[Stored data]
_____

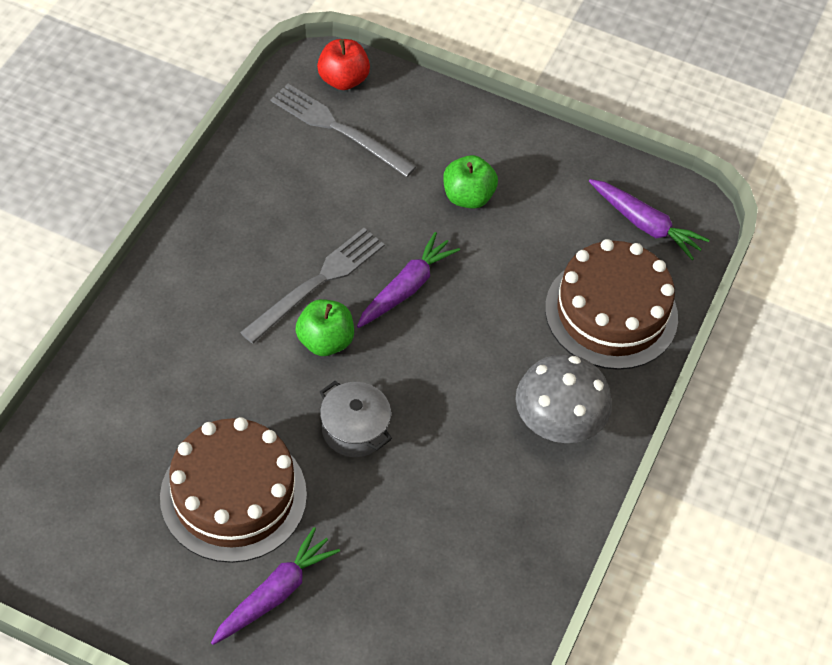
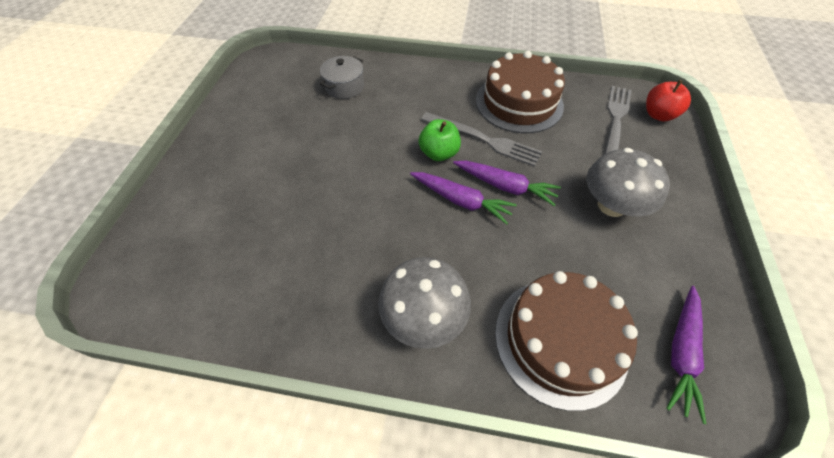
camera: 80 degrees right, 0 degrees up
(233, 495) = (308, 137): brown cake -> brown cake (519, 103)
(275, 593) = (241, 172): purple carrot -> purple carrot (461, 201)
(354, 429) = (374, 184): grey pot -> grey pot (344, 87)
(468, 197) = (611, 205): green apple -> grey mushroom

_____

What the exercise asks: Please output every entry above exactly, without the pictures.

The completed task:
camera: 80 degrees right, 0 degrees up
(233, 495) = (308, 137): brown cake -> brown cake (519, 103)
(275, 593) = (241, 172): purple carrot -> purple carrot (461, 201)
(354, 429) = (374, 184): grey pot -> grey pot (344, 87)
(468, 197) = (611, 205): green apple -> grey mushroom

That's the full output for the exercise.